WORK REQUIRED
Only one thing is required: the number of lines in the entries below that contain "brown".

┌─ SUPPLIED INFORMATION

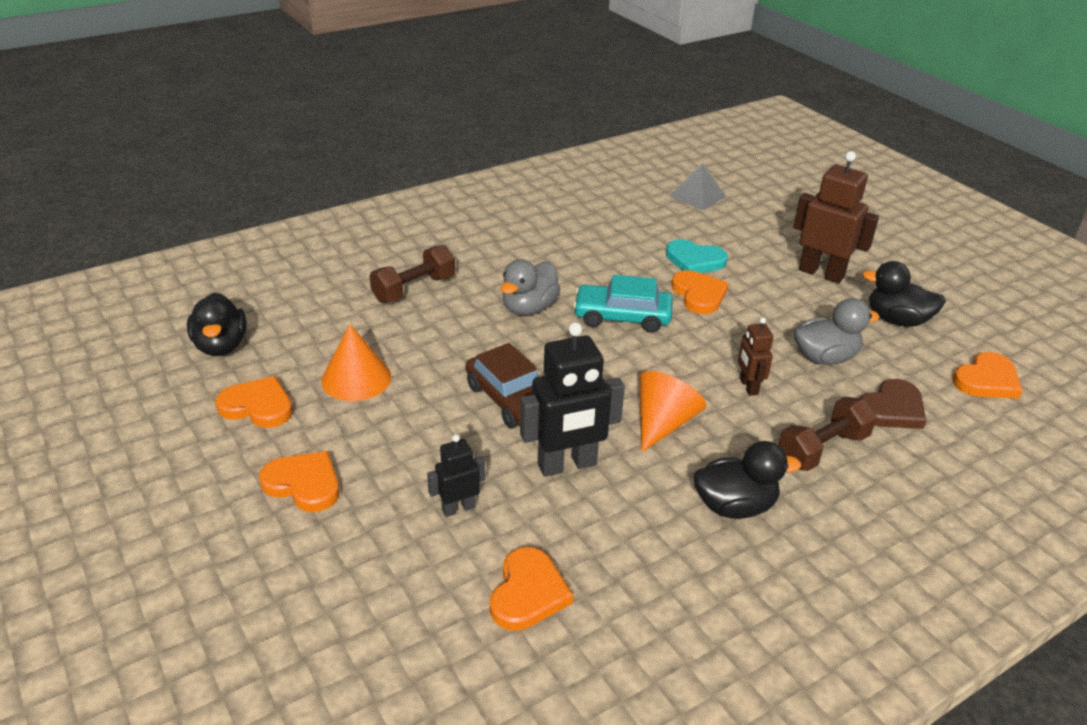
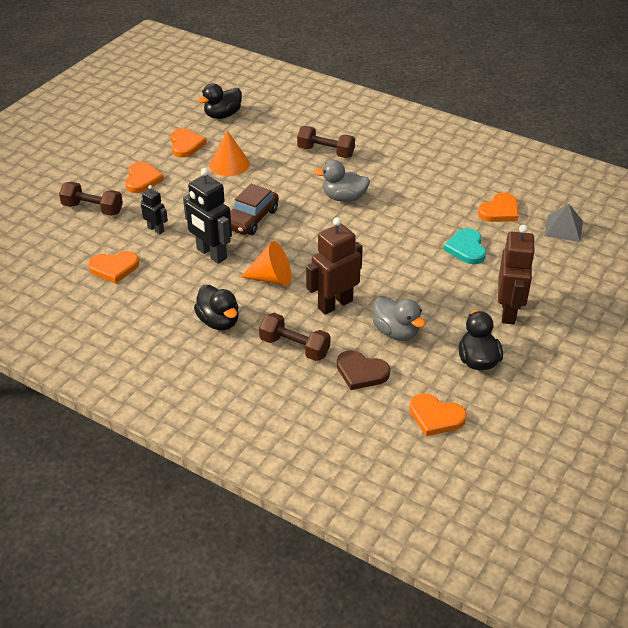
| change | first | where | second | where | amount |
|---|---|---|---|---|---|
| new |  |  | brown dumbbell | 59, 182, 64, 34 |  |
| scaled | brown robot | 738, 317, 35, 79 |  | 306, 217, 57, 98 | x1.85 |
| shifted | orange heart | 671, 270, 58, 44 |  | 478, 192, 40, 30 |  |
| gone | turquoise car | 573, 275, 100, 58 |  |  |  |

└─

RESULT OF THIS TASK
2